### About this exercise
Starting with the line below that holds "CN3 pin 1: GND -> N2" and stopping after the line that holds "U2 pin GP4: none -> N3", transcribe the lines exactly, leaving out all pictures.

:: Data provided

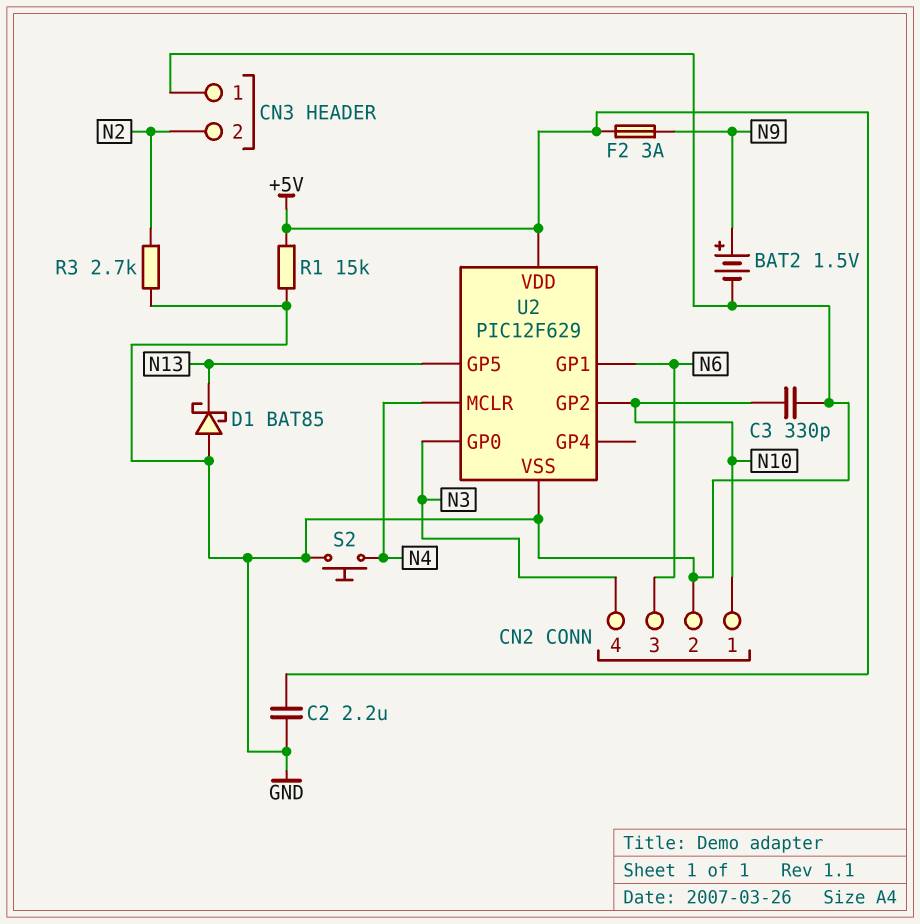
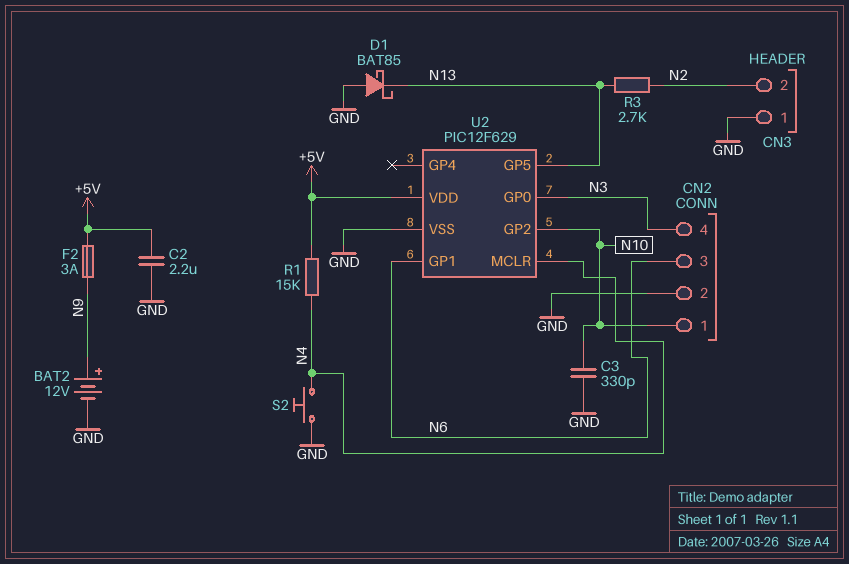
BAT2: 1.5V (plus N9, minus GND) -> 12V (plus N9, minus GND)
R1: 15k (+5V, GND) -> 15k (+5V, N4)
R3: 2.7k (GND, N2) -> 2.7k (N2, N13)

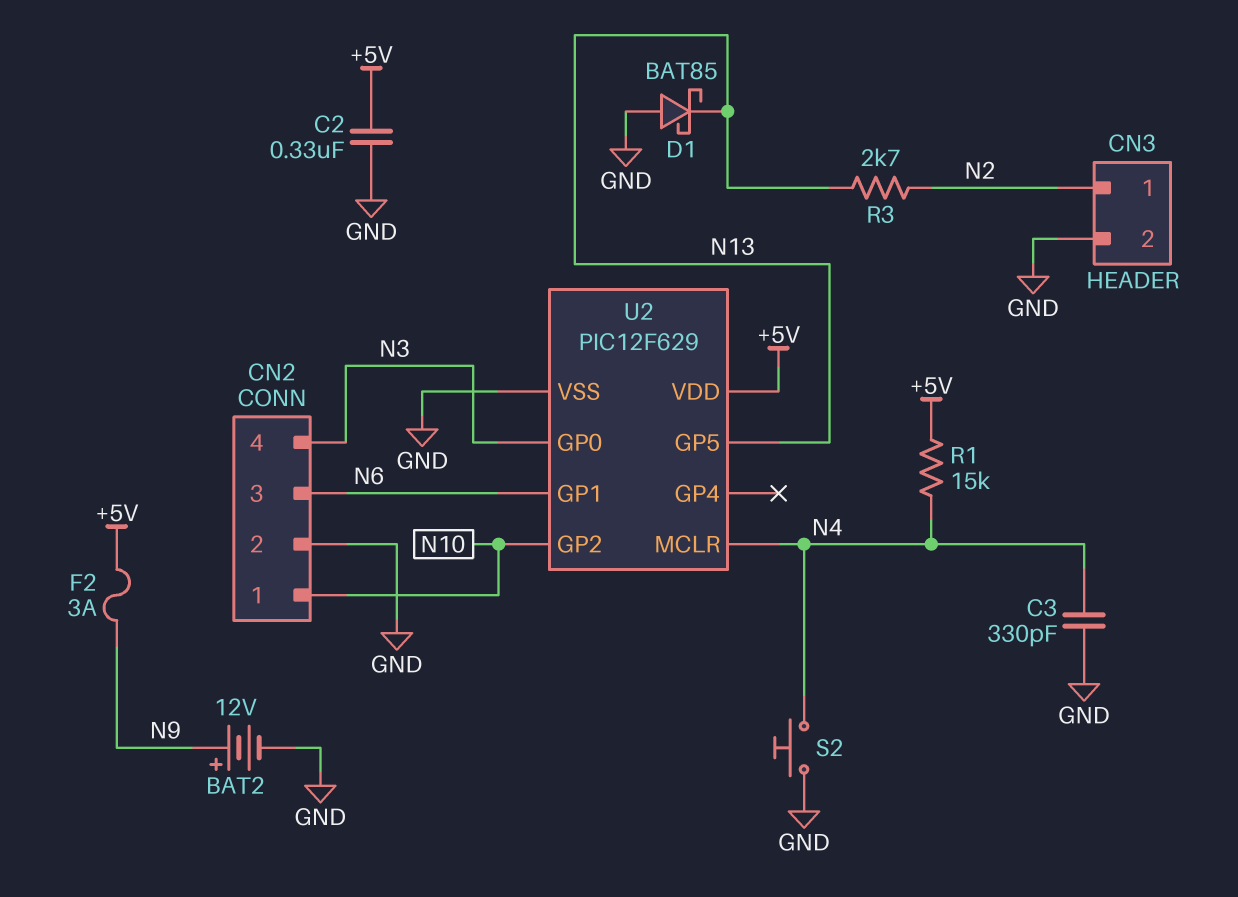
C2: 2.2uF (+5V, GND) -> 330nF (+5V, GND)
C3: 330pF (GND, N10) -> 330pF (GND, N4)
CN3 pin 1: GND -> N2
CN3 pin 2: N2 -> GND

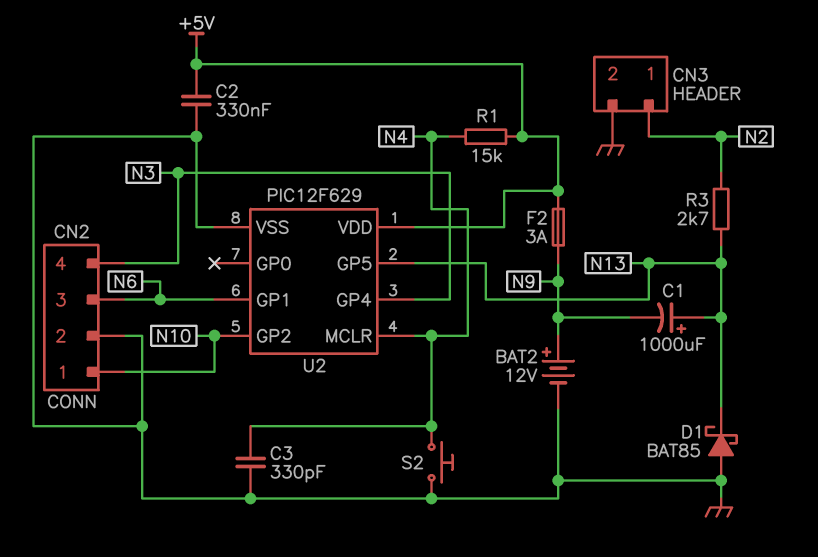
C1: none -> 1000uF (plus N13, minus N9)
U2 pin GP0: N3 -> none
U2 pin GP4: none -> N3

::::
:: Data provided

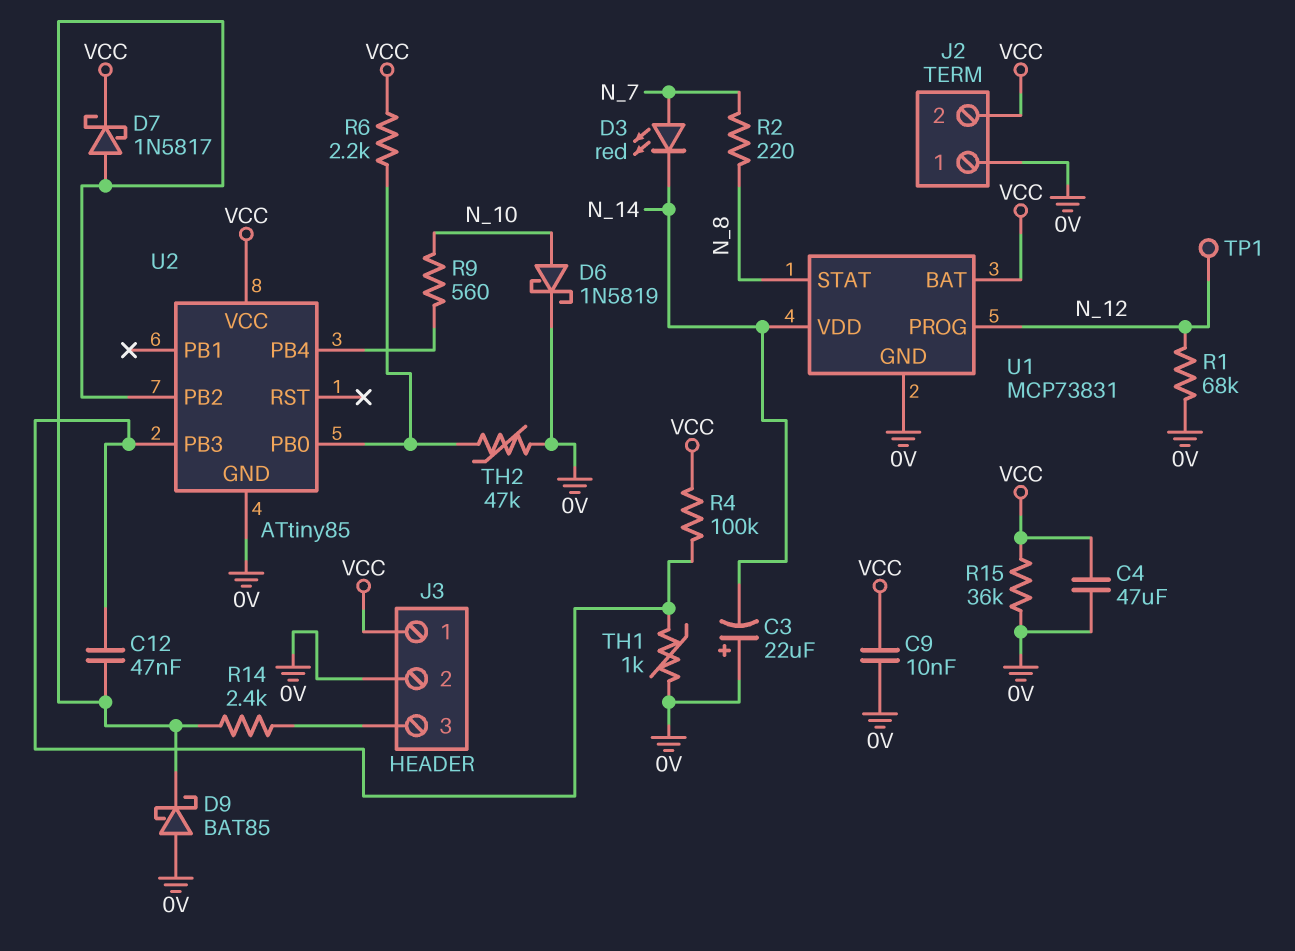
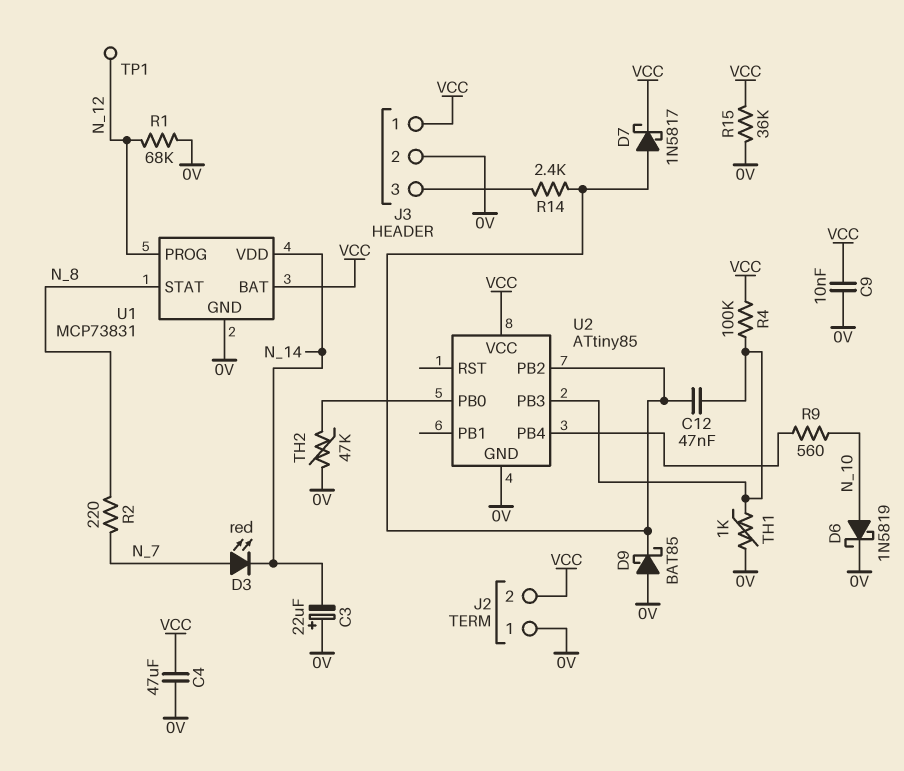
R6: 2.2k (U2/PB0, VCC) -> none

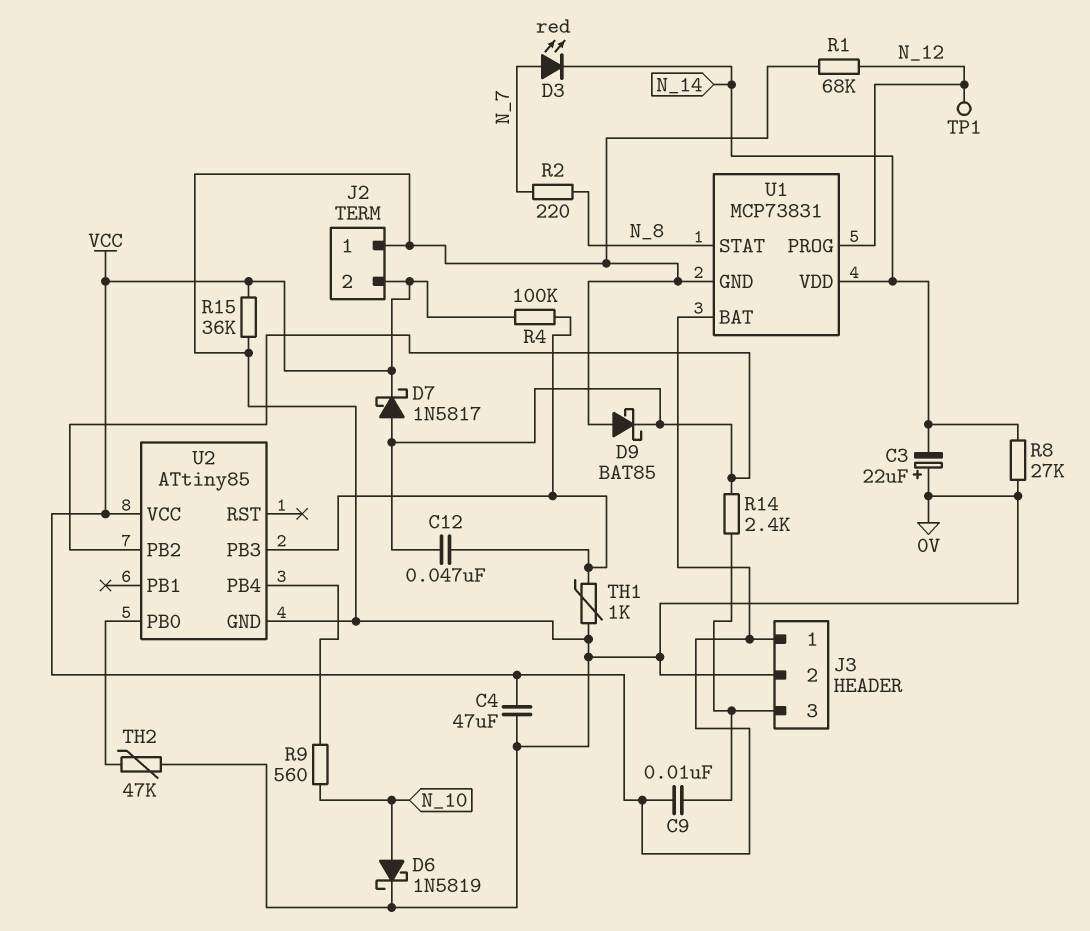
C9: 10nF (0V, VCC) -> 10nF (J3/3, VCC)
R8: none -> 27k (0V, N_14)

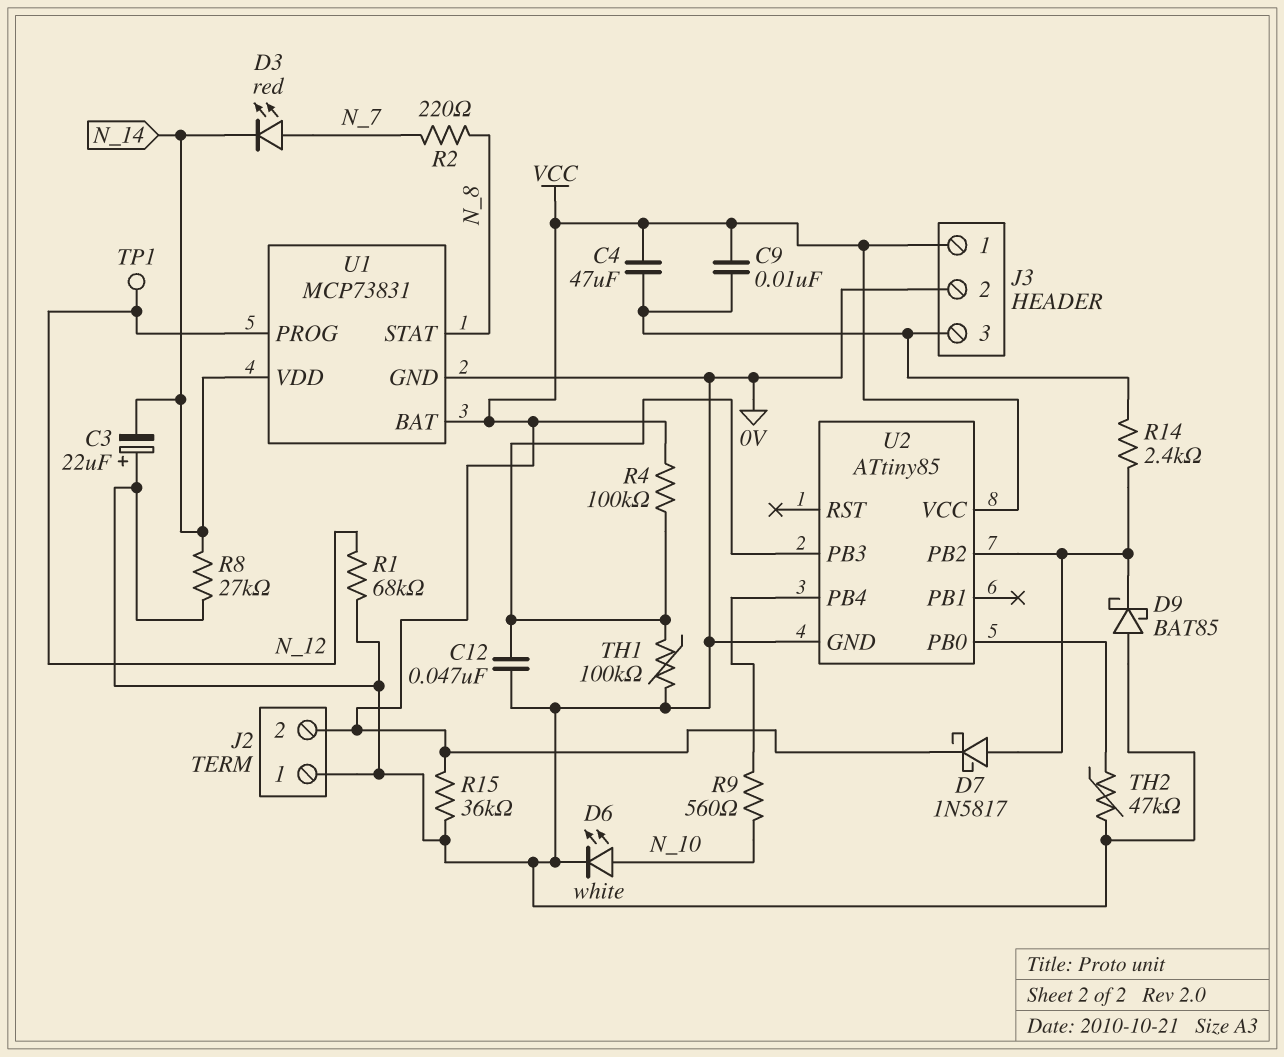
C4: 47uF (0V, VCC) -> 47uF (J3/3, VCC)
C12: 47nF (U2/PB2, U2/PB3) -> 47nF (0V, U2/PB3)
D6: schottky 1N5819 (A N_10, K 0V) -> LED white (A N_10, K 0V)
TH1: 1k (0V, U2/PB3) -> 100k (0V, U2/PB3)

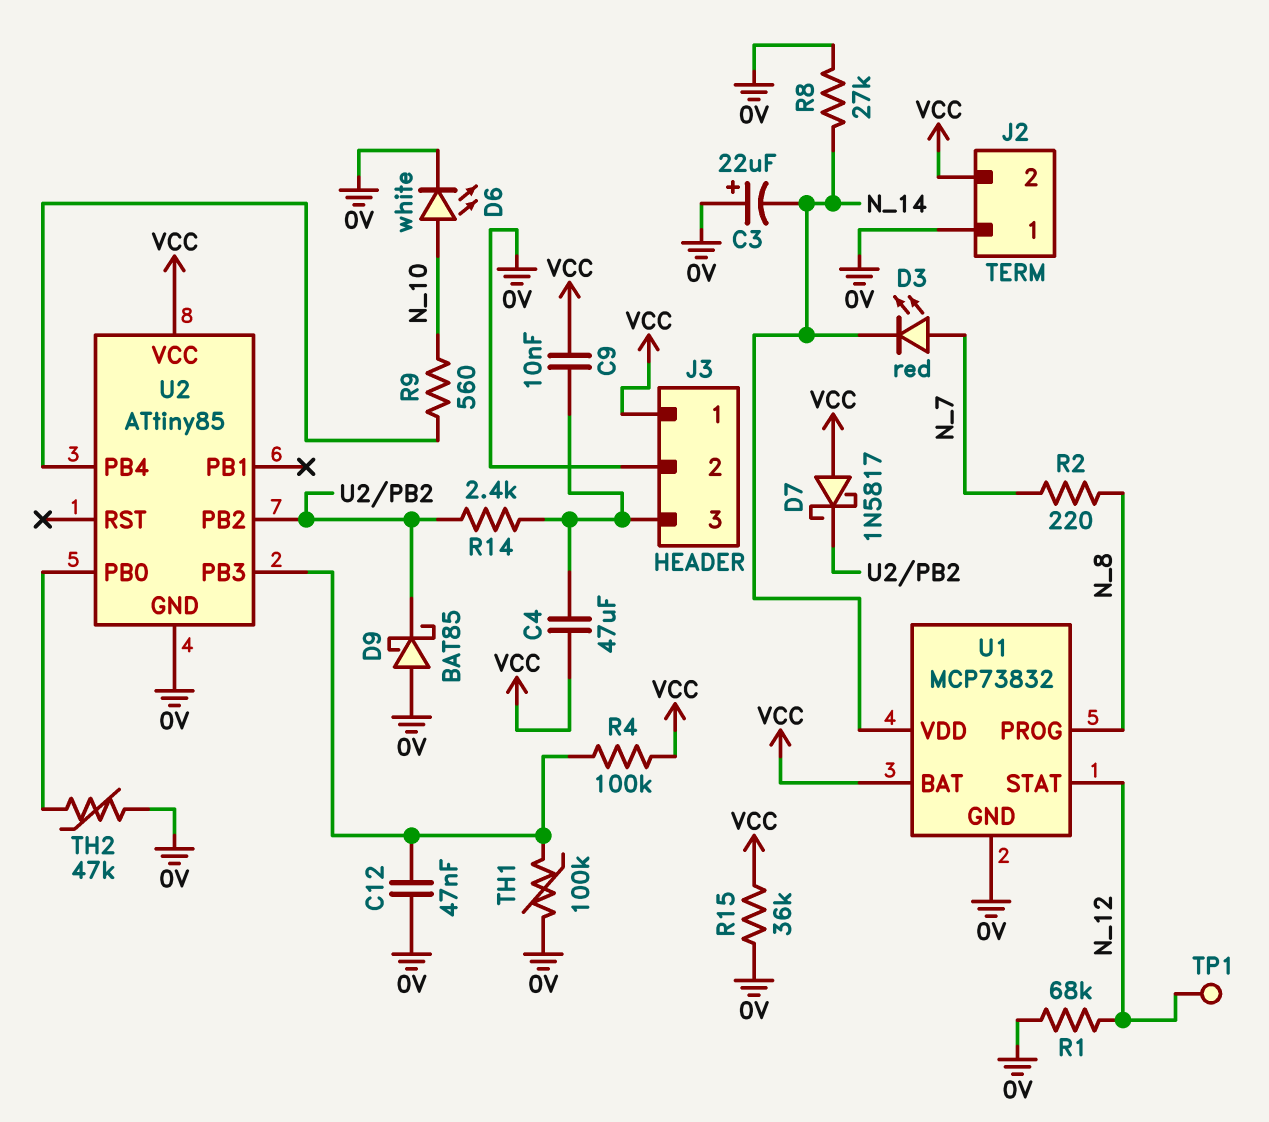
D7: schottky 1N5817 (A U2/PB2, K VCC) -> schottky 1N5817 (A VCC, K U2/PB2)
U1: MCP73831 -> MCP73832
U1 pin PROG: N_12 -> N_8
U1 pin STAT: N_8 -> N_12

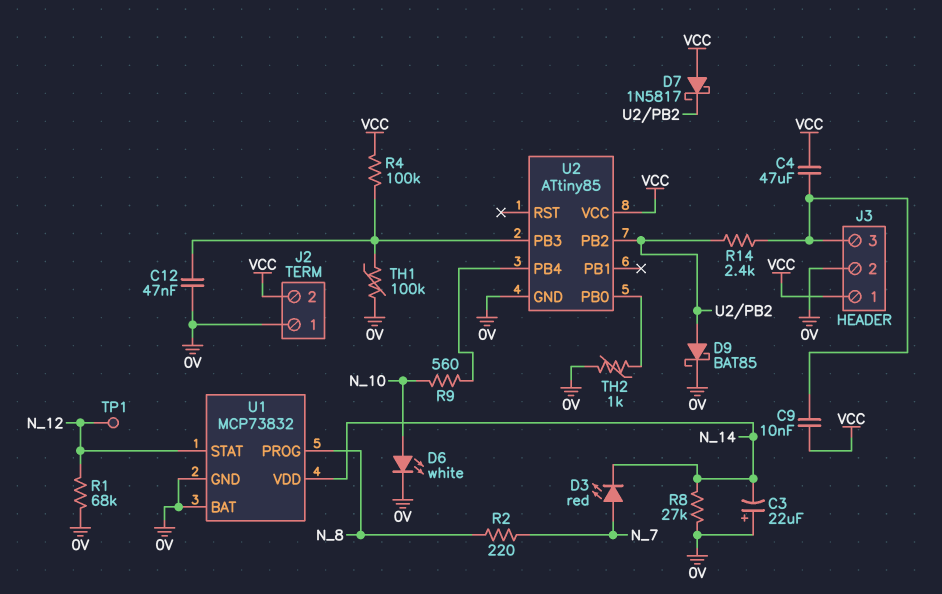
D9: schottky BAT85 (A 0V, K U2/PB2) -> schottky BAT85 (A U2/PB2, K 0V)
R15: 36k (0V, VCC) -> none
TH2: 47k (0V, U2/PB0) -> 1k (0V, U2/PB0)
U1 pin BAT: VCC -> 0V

::::

### Answer area
CN3 pin 1: GND -> N2
CN3 pin 2: N2 -> GND

C1: none -> 1000uF (plus N13, minus N9)
U2 pin GP0: N3 -> none
U2 pin GP4: none -> N3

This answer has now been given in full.